- _Task directions_:
Report each line of the entries below that has the word "purple" in it.

- _Given data_:
= = = = =
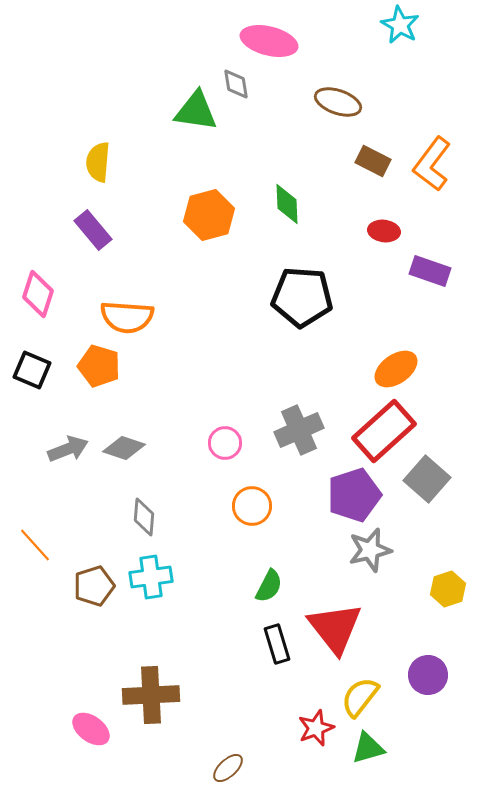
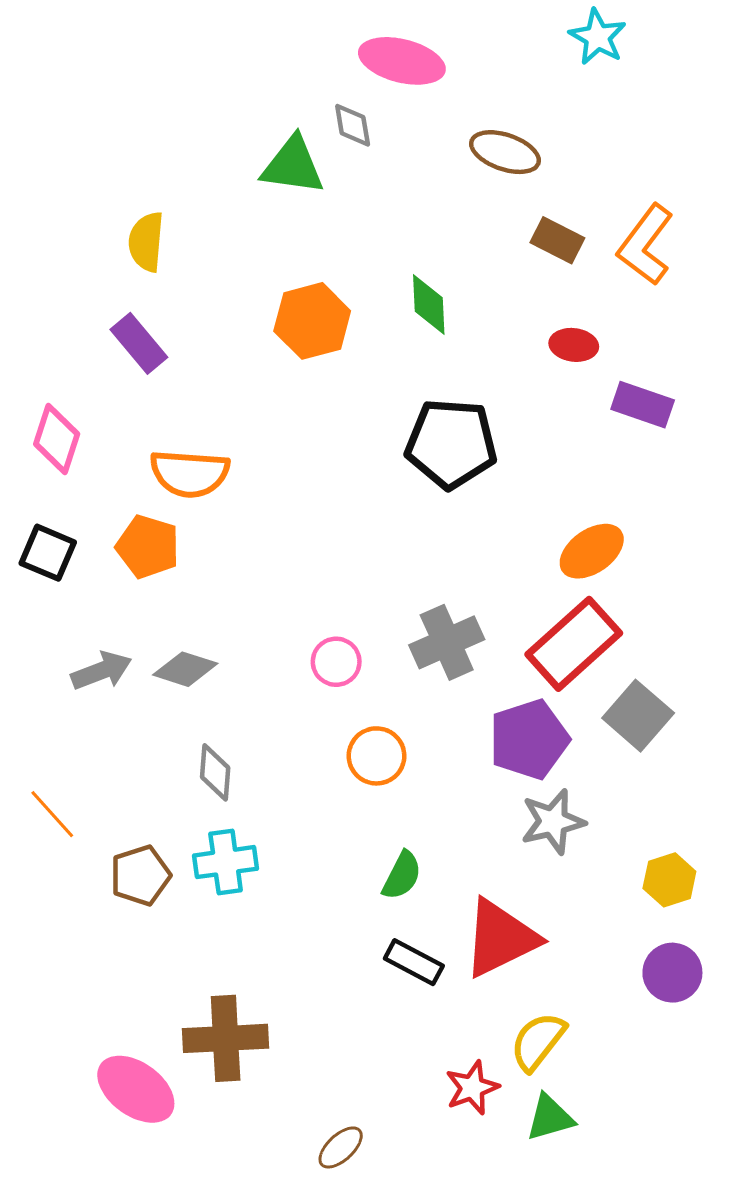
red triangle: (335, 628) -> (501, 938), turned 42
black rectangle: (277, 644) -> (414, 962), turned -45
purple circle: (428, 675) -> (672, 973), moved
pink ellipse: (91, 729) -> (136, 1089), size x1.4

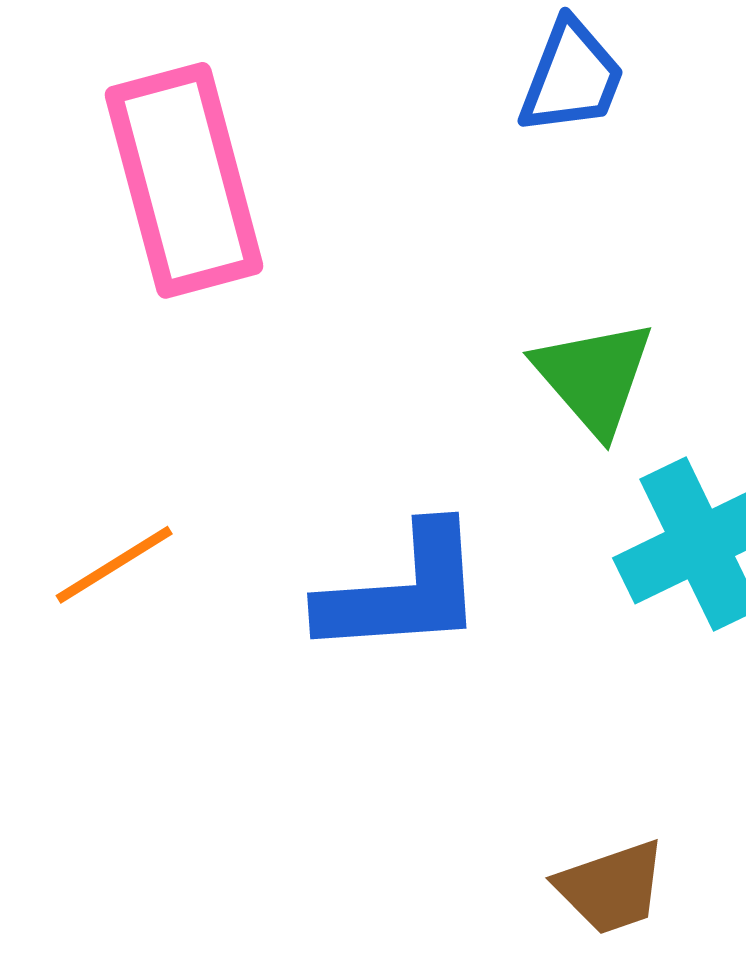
= = = = =
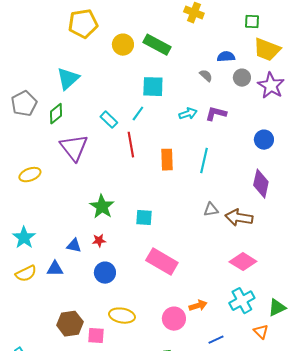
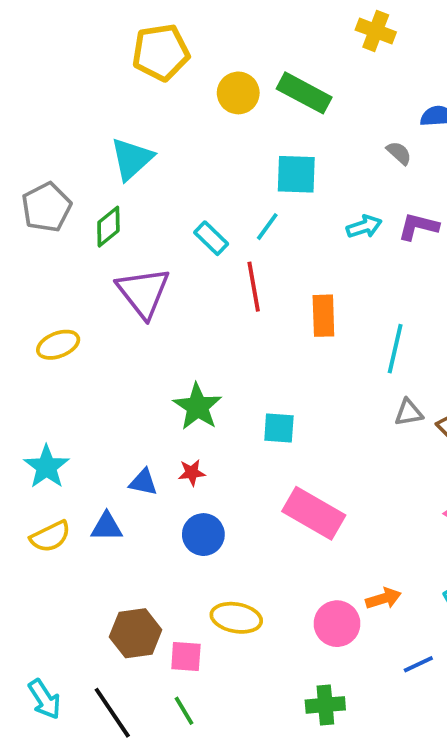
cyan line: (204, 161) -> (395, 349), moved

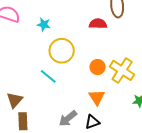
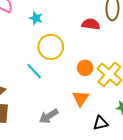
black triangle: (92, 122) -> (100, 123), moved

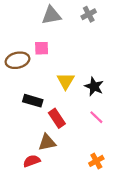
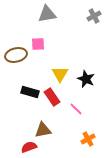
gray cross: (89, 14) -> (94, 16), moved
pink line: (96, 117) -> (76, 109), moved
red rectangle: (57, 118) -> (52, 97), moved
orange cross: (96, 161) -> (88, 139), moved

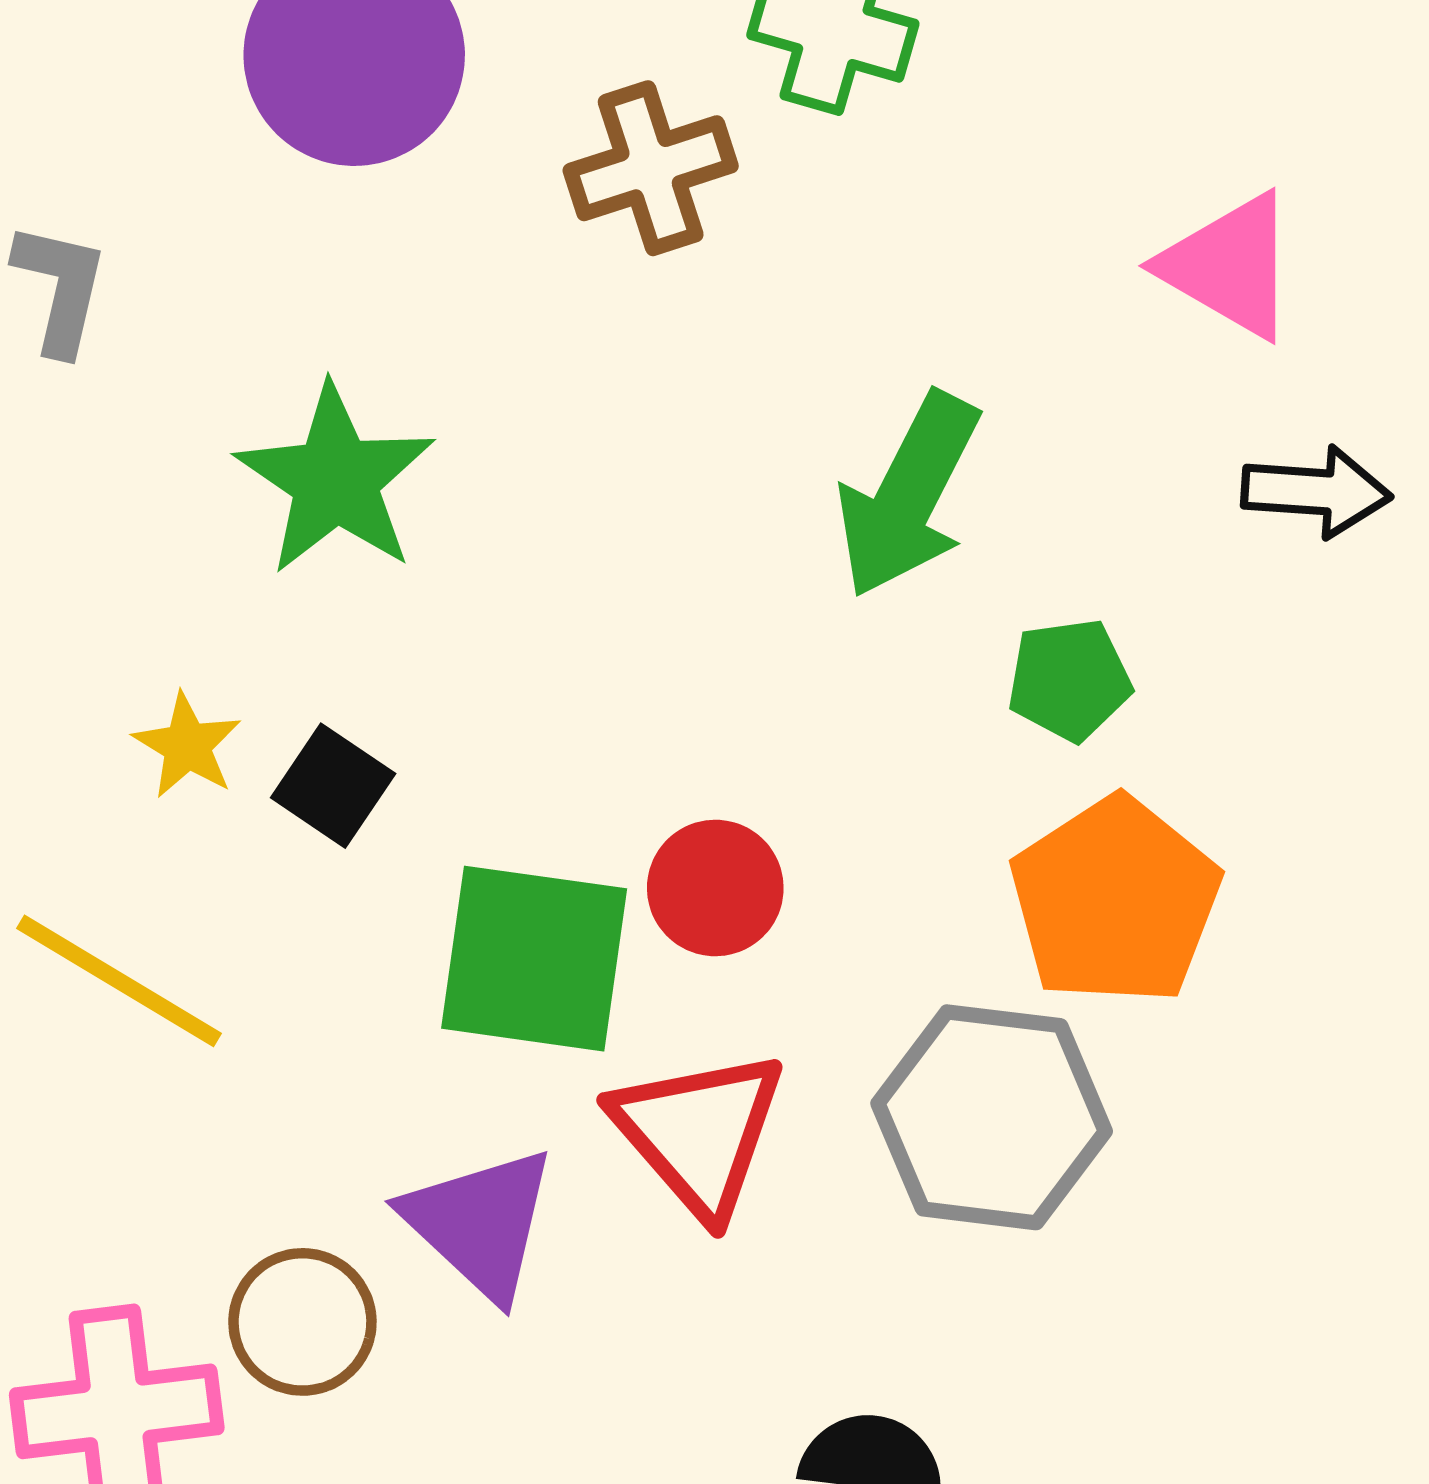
= = = = =
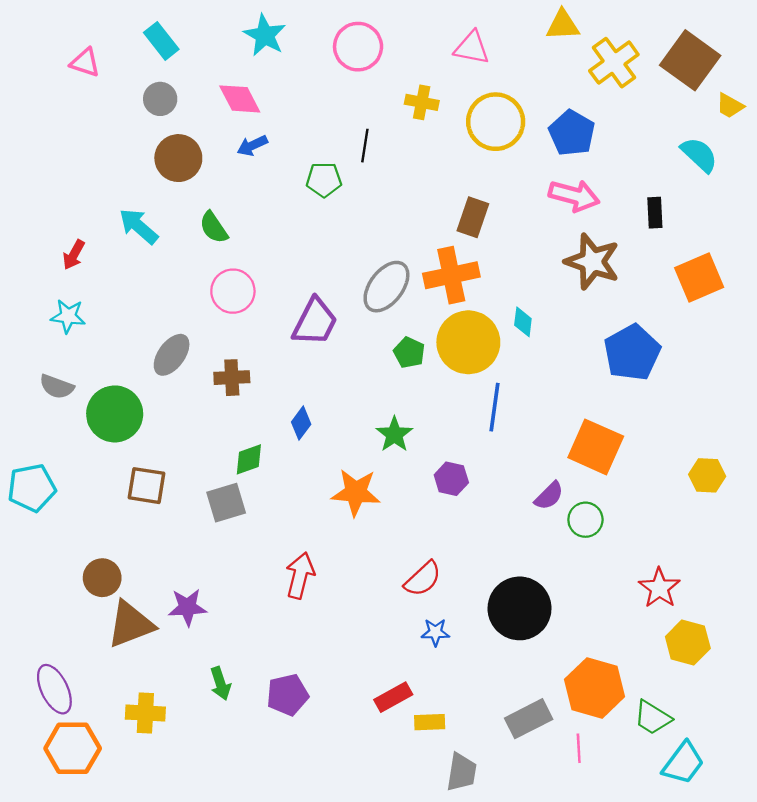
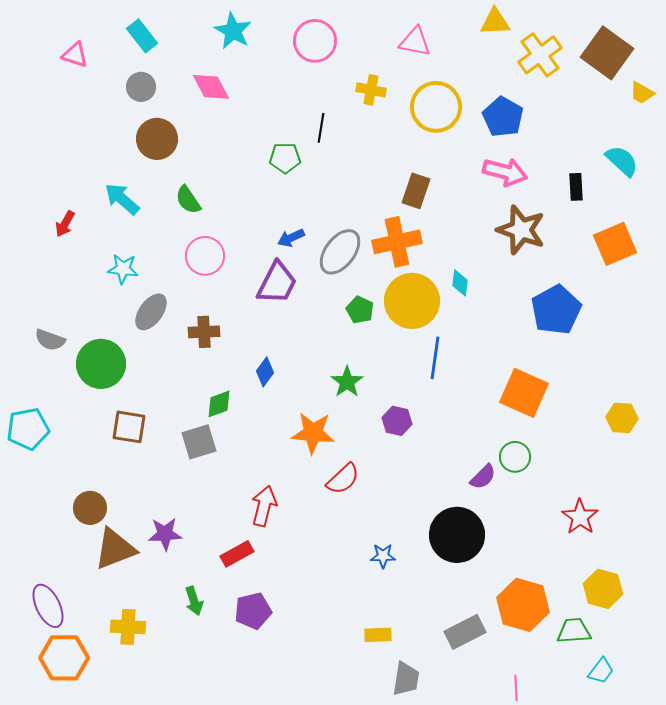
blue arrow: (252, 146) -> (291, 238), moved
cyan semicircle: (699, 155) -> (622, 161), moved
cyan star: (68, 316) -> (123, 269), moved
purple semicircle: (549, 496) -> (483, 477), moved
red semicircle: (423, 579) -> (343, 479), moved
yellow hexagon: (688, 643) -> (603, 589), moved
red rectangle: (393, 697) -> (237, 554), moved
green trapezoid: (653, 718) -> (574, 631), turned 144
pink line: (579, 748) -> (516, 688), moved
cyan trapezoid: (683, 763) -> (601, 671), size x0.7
= = = = =
- _Output of the exercise_:
purple circle: (428, 675) -> (672, 973), moved
purple semicircle: (549, 496) -> (483, 477), moved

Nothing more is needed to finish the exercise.